[Opening EXCERPTED DATA section]
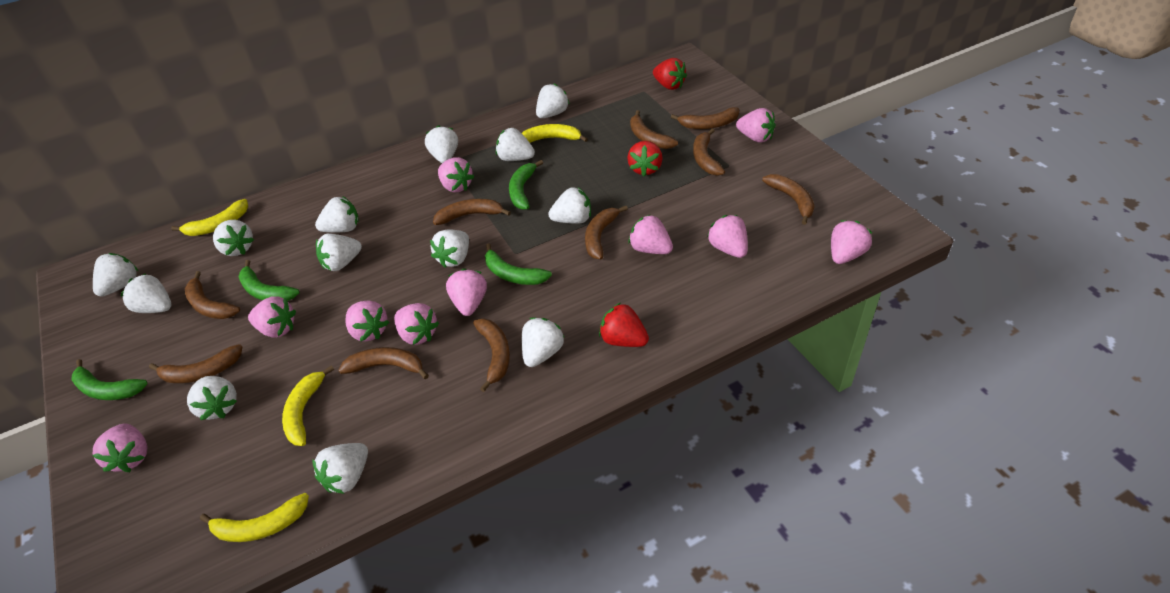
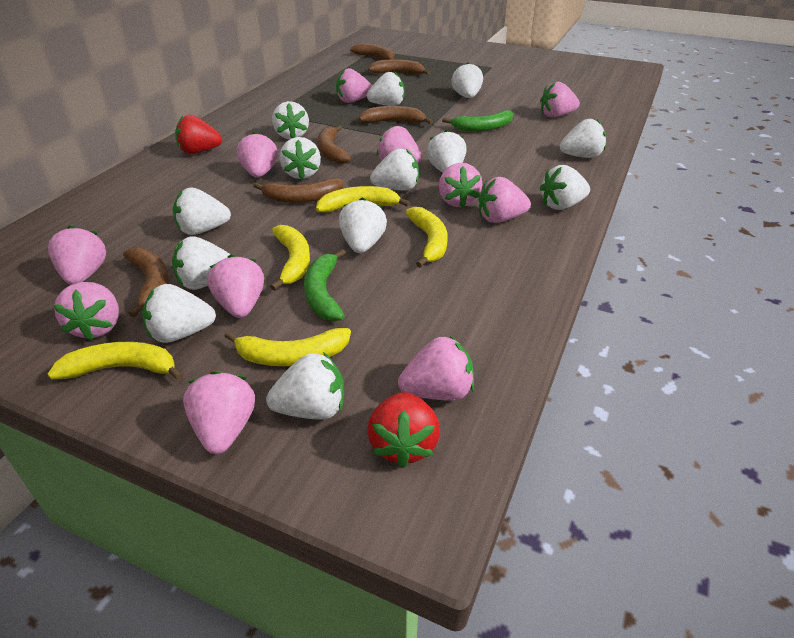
brown banana: 10 -> 6
green banana: 4 -> 2
pink strawberry: 10 -> 11
red strawberry: 3 -> 2
yellow banana: 4 -> 5

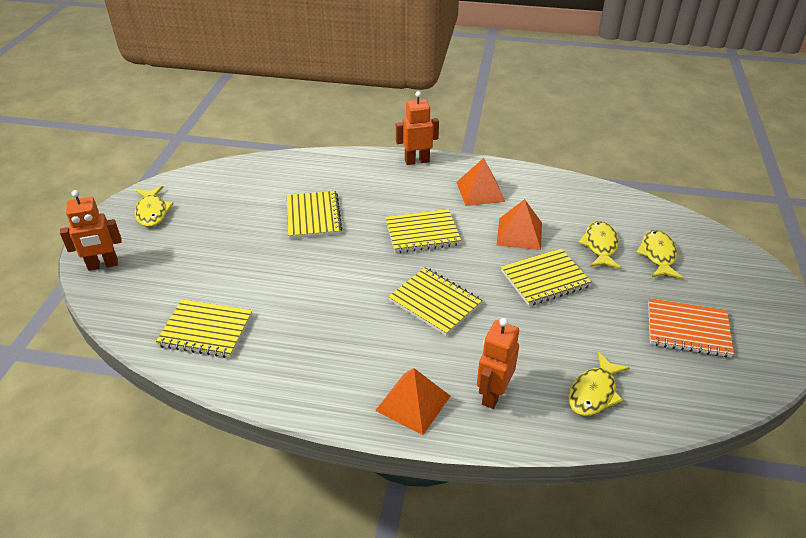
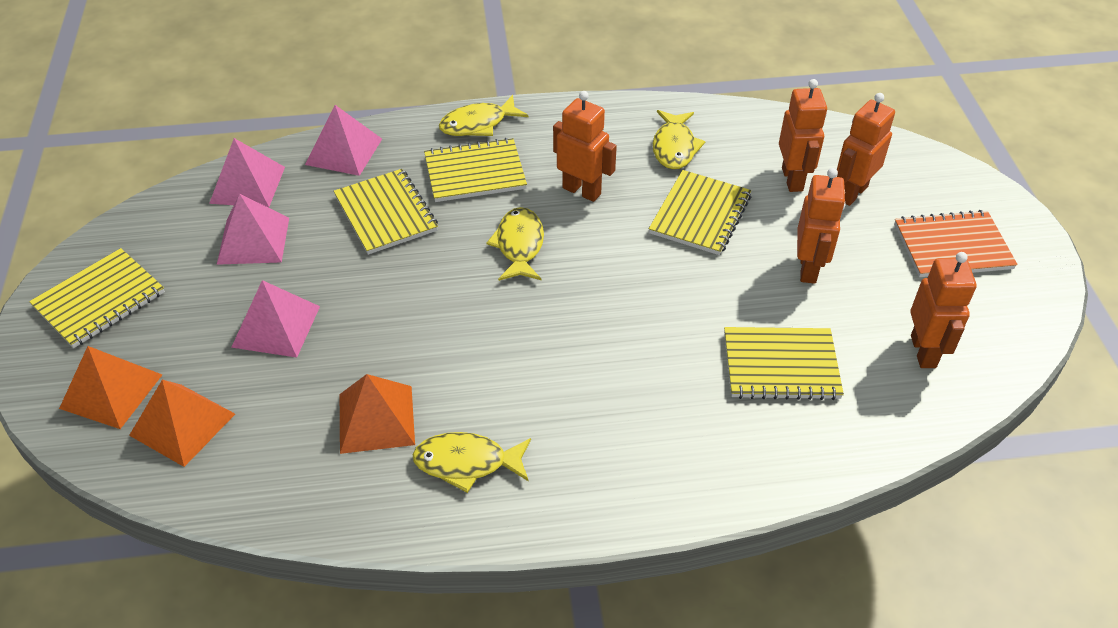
orange robot: 3 -> 5
pink pyramid: 0 -> 4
[Closing EXCERPTED DATA section]
WHAT IS EXPECTED » Please, without any pictures, retype the records exactly as they appear.

SOLVED EXERCISE »
brown banana: 10 -> 6
green banana: 4 -> 2
pink strawberry: 10 -> 11
red strawberry: 3 -> 2
yellow banana: 4 -> 5

orange robot: 3 -> 5
pink pyramid: 0 -> 4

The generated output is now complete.